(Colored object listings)
****************
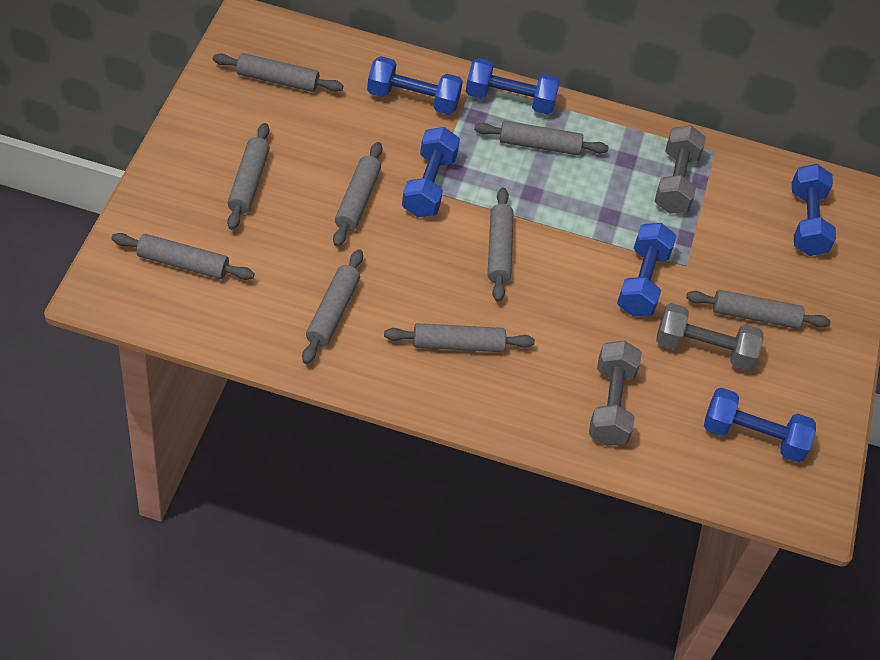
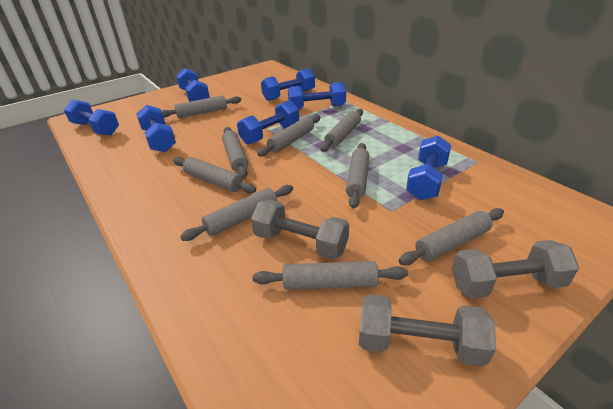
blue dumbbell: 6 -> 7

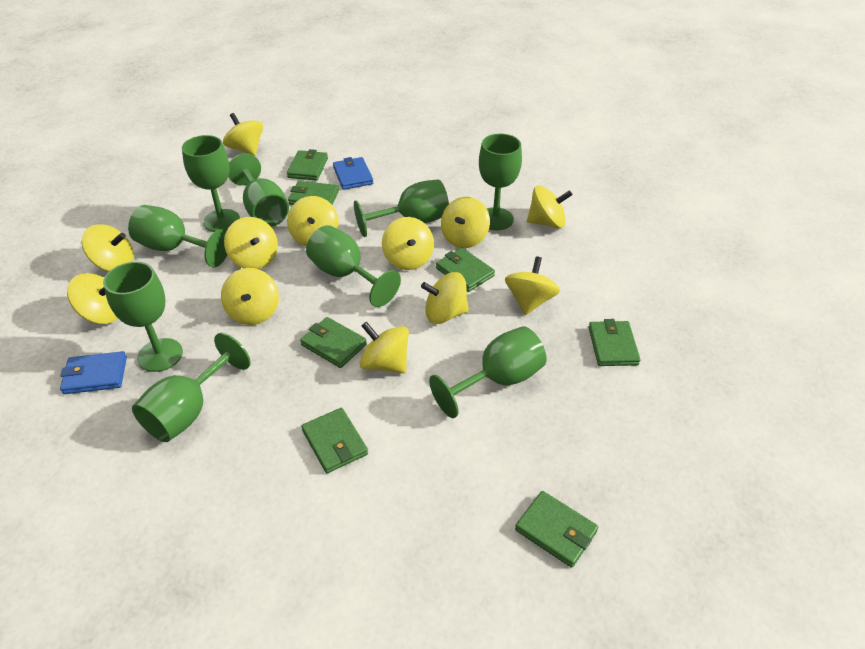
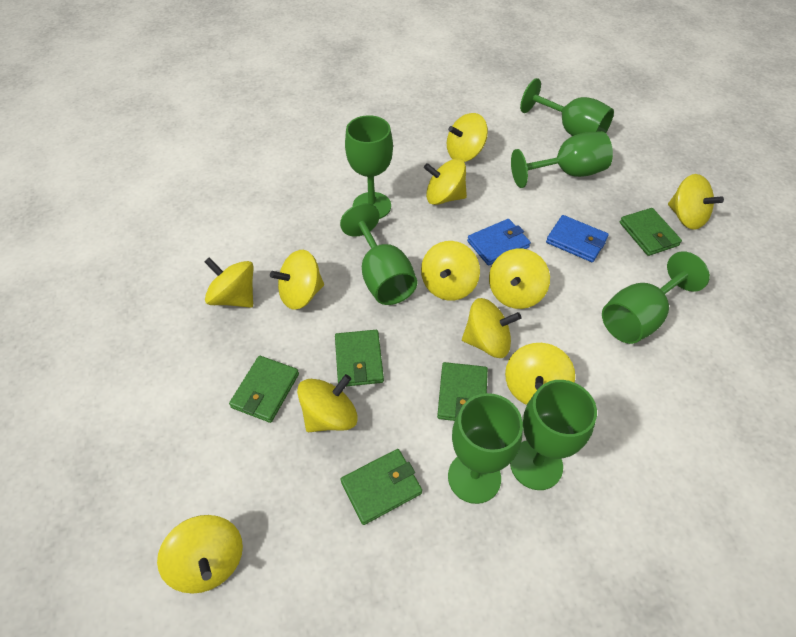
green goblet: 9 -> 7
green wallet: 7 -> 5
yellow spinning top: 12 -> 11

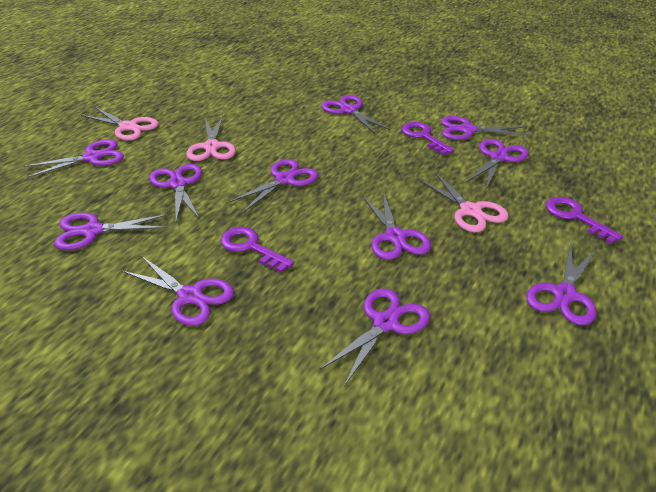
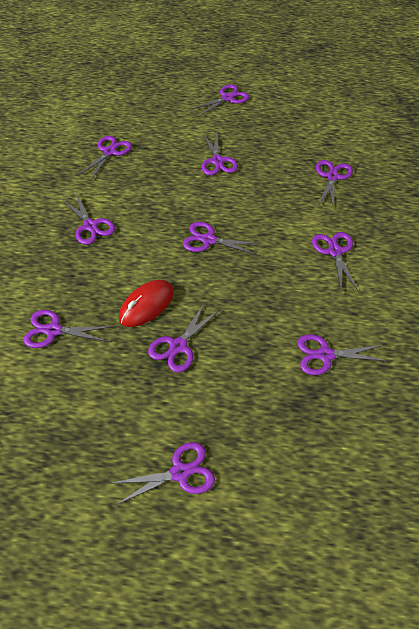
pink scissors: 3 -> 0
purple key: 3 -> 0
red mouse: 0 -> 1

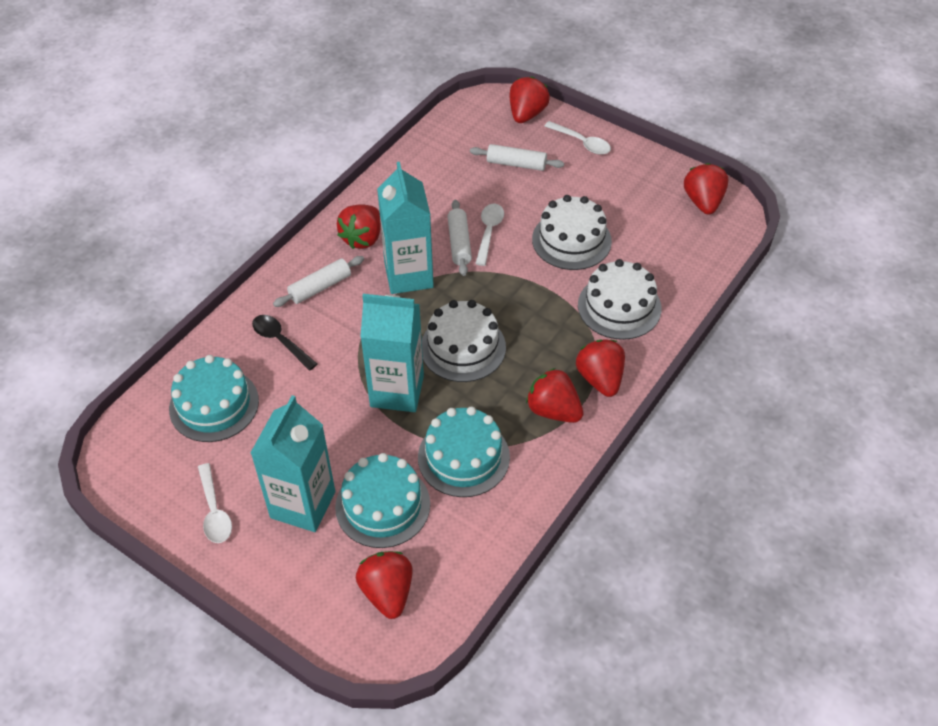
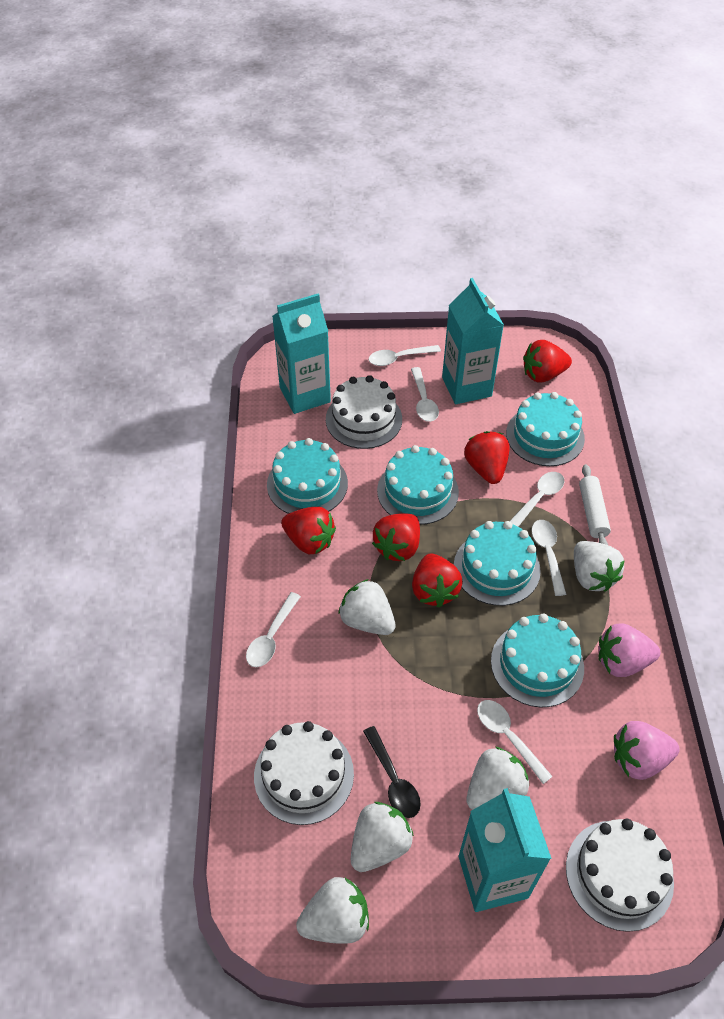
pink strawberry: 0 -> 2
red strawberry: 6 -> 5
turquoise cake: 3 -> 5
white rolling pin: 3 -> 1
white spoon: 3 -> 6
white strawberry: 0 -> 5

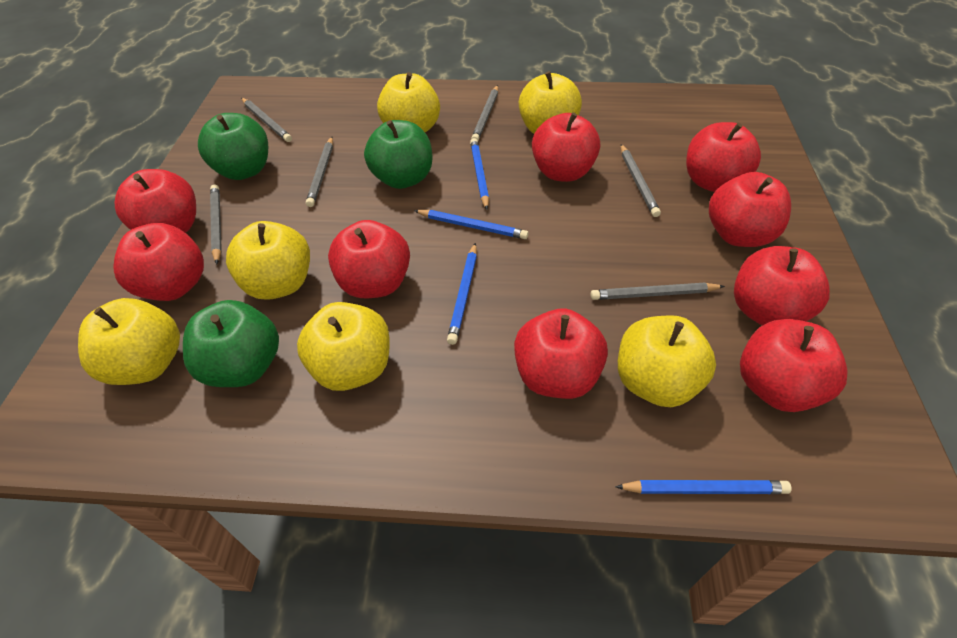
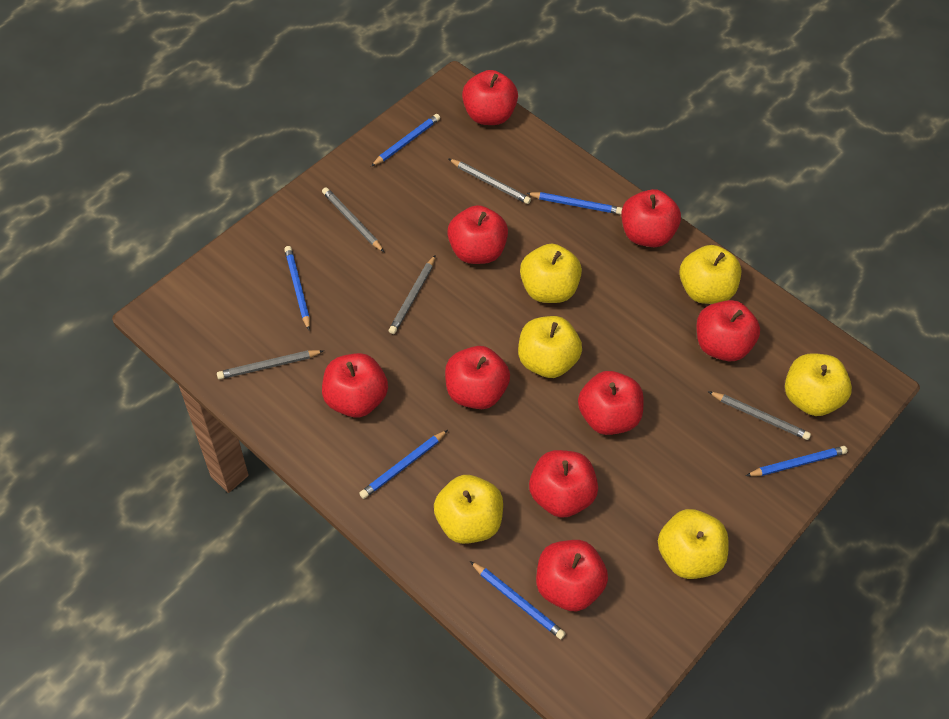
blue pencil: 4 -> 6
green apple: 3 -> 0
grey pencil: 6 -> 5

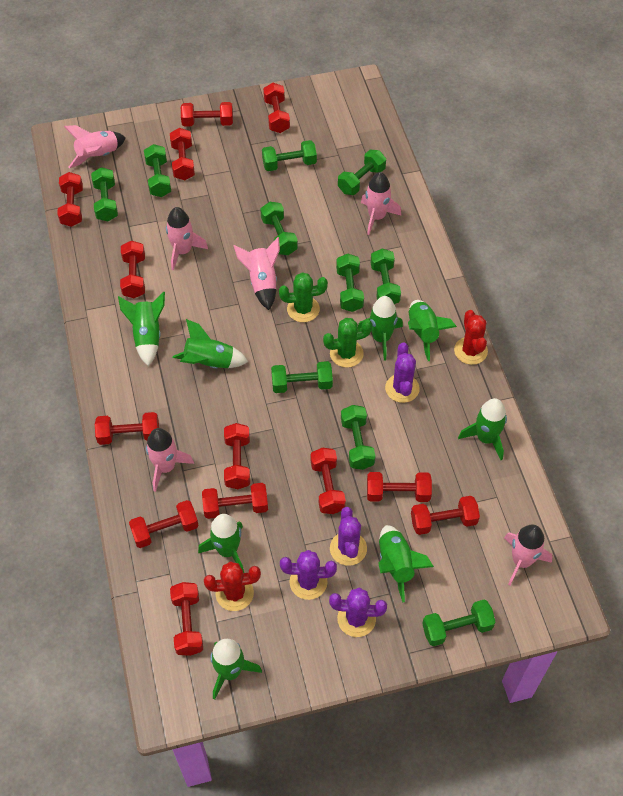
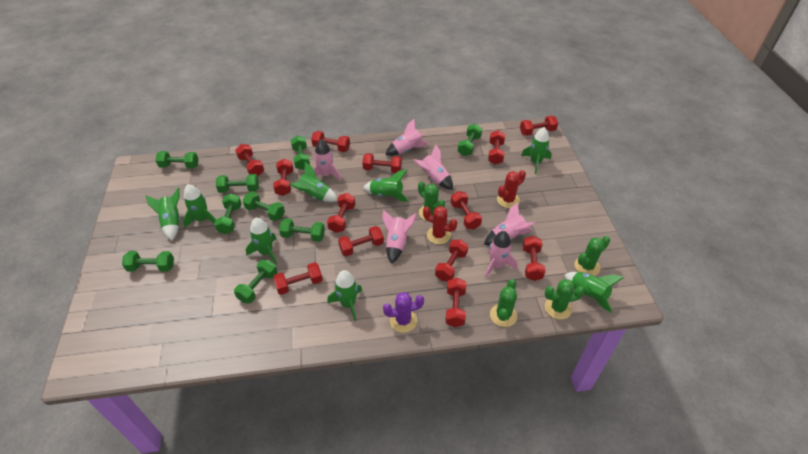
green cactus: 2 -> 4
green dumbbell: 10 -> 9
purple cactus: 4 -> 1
****************
Exercise aim » Print only the lines from the one with "blue pencil: 4 -> 6" through the last line of the data above, exactly and with both ends, and please omit any pictures.

Completed task »
blue pencil: 4 -> 6
green apple: 3 -> 0
grey pencil: 6 -> 5

green cactus: 2 -> 4
green dumbbell: 10 -> 9
purple cactus: 4 -> 1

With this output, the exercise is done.